EXERCISE REQUIREMENTS: Across the entries below, how many lines have the word "none" in them? Respond with only the number.

[Before-and-after change data]
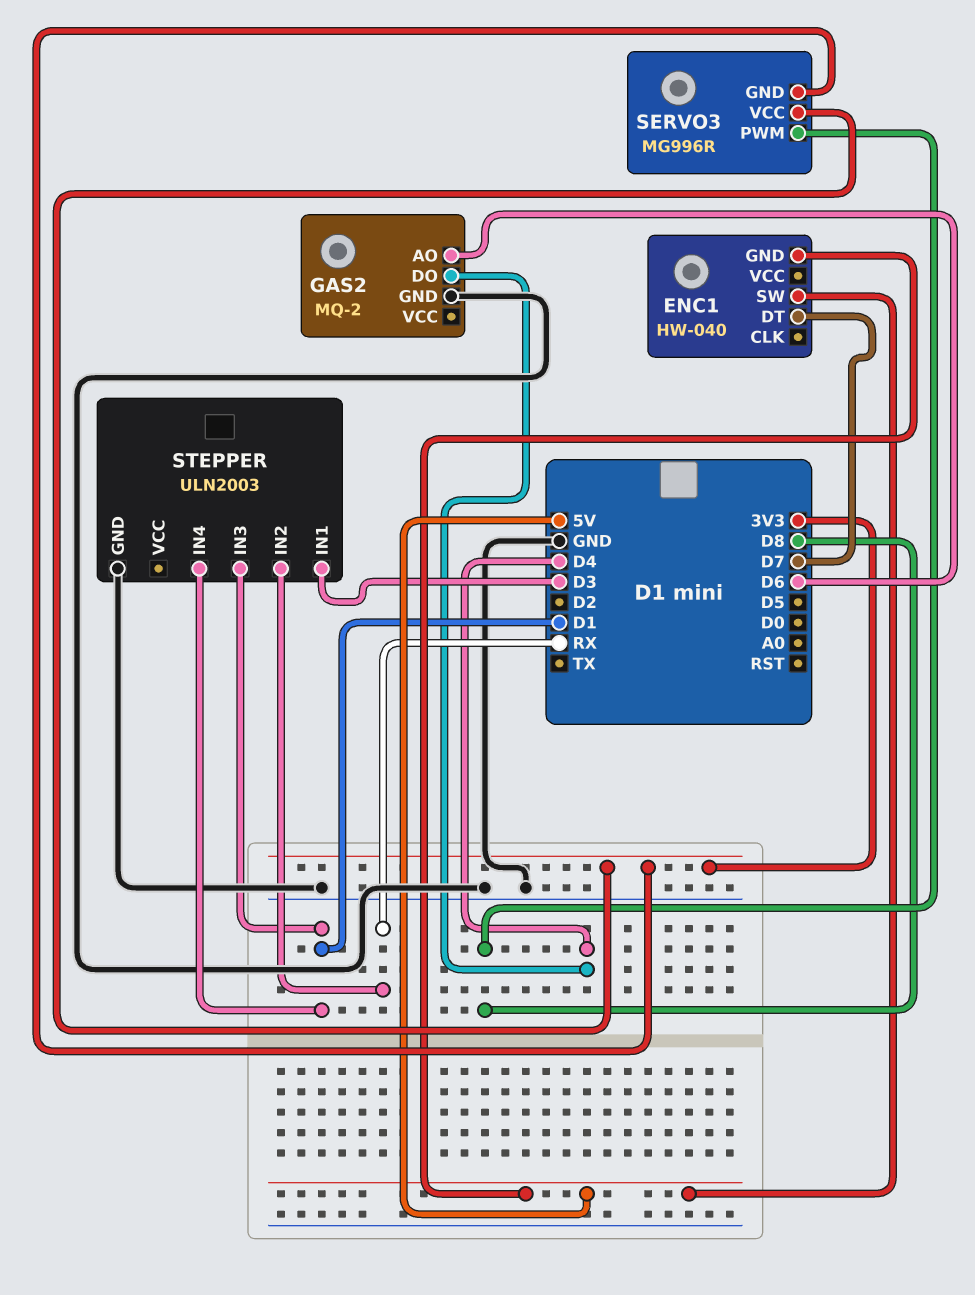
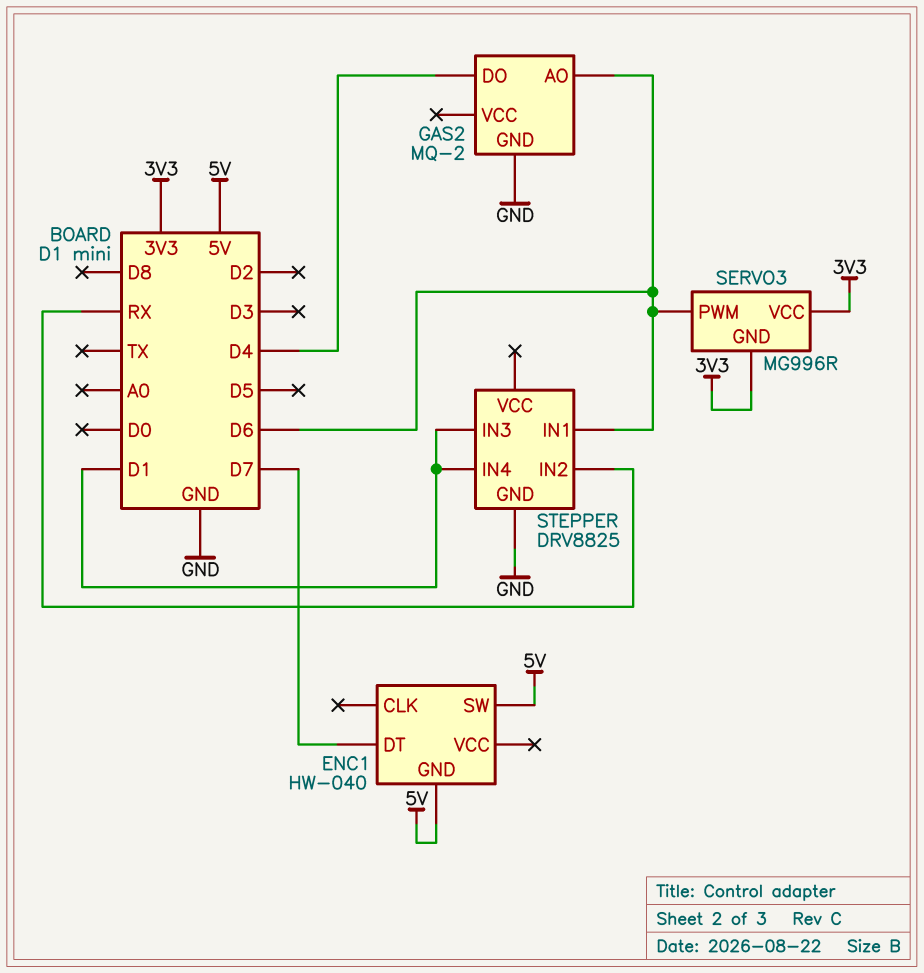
SERVO3 pin PWM: D8 -> D6
STEPPER: ULN2003 -> DRV8825
STEPPER pin IN1: D3 -> D6

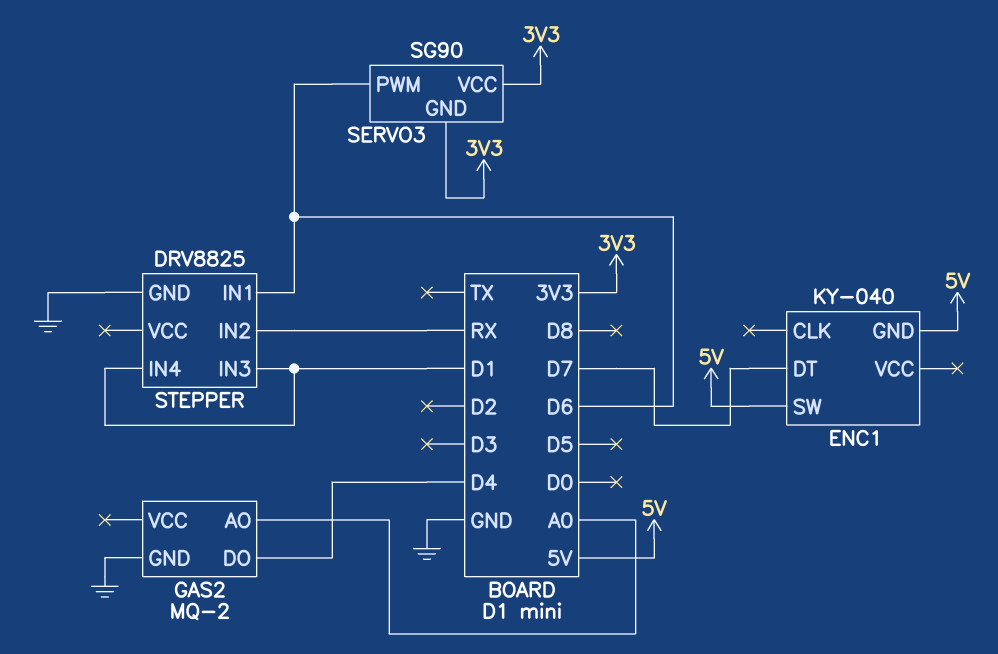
ENC1: HW-040 -> KY-040
GAS2 pin AO: D6 -> A0
SERVO3: MG996R -> SG90

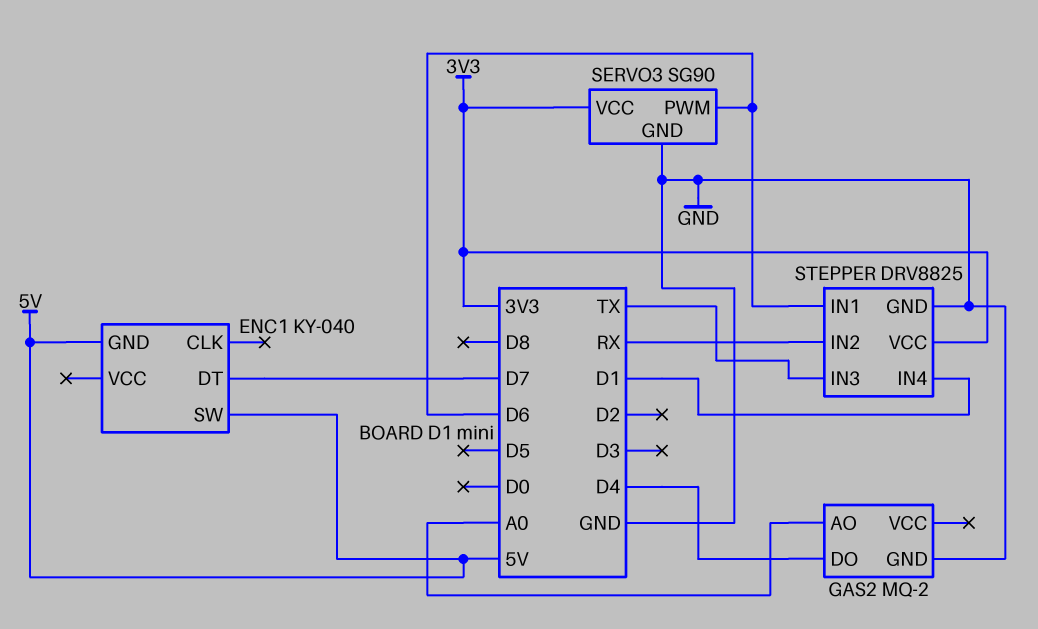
SERVO3 pin GND: 3V3 -> GND
STEPPER pin IN3: D1 -> TX
STEPPER pin VCC: none -> 3V3

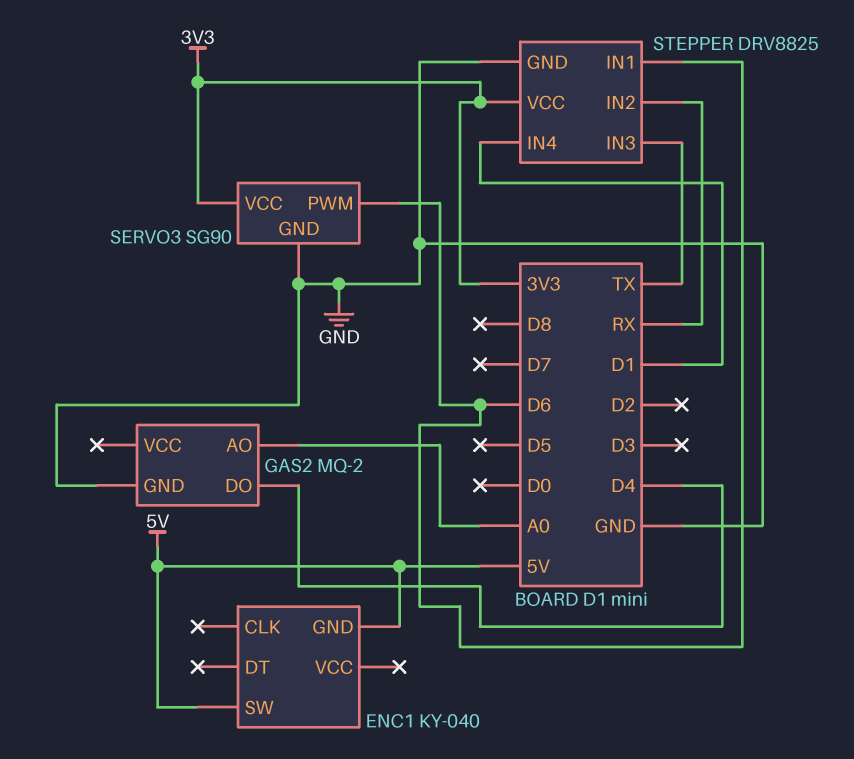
ENC1 pin DT: D7 -> none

RESPONSE: 2